Scene change data
----
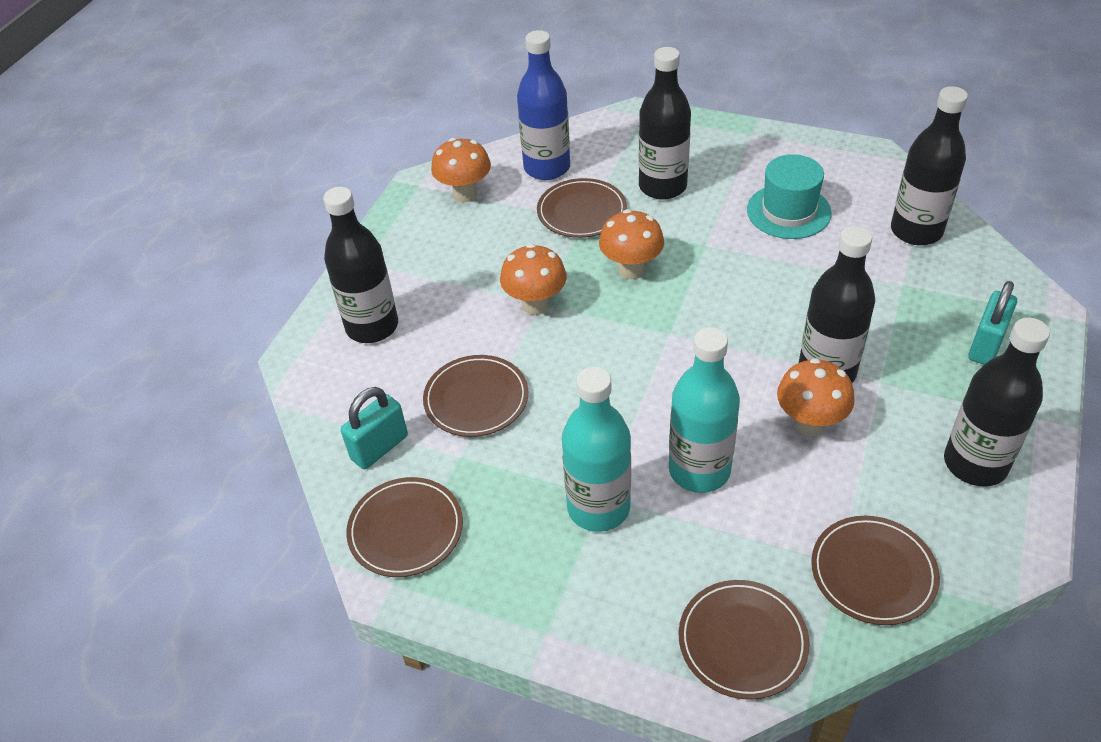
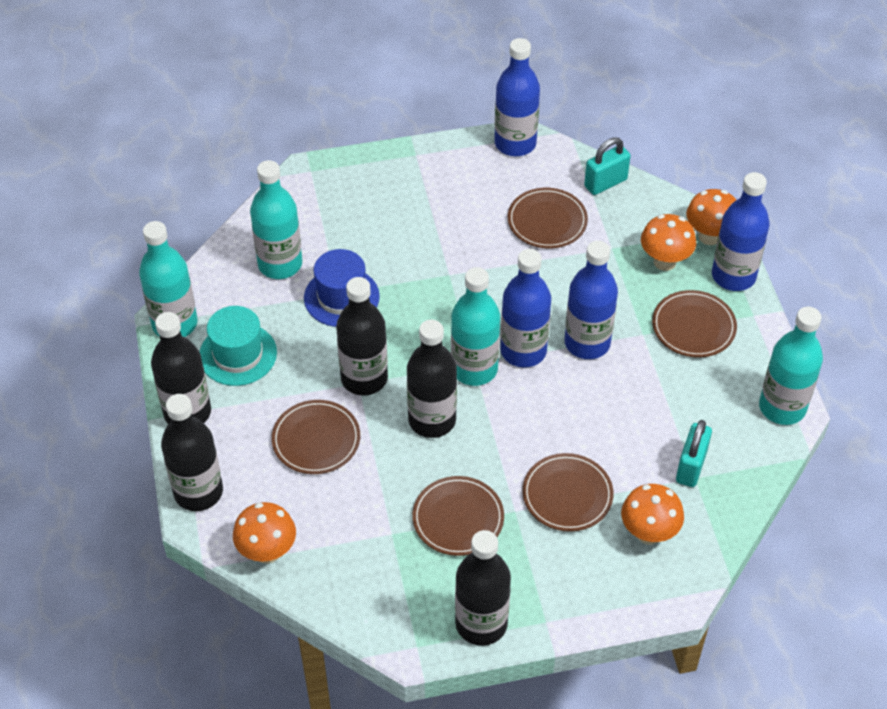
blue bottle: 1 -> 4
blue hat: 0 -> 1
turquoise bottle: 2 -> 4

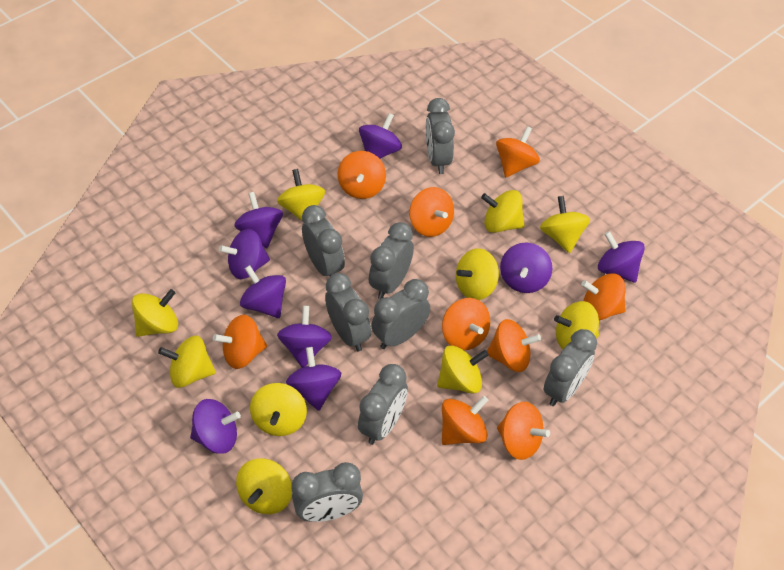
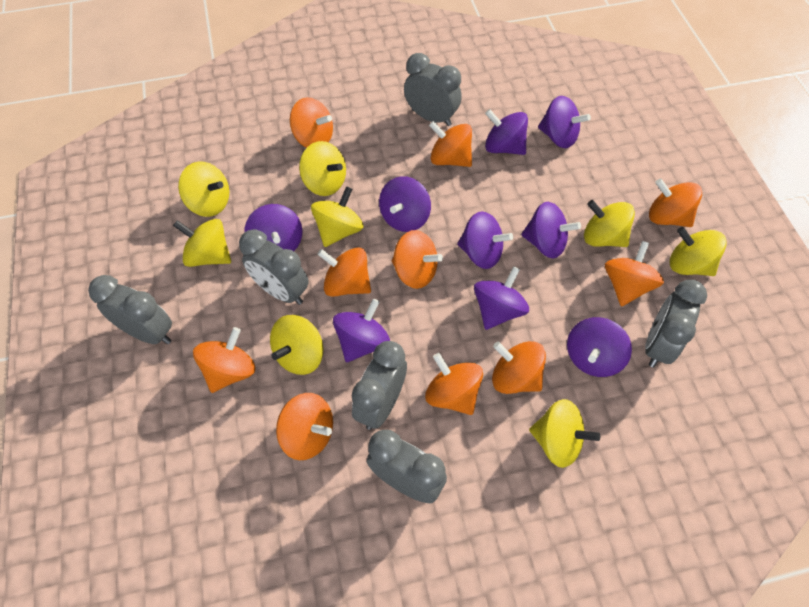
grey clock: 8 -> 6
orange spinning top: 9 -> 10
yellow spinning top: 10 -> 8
----
#### INSTRUCTIONS TO FOLLOW
In the entries above, find each line with "spinning" and list it.

#### YOUR SOLUTION
orange spinning top: 9 -> 10
yellow spinning top: 10 -> 8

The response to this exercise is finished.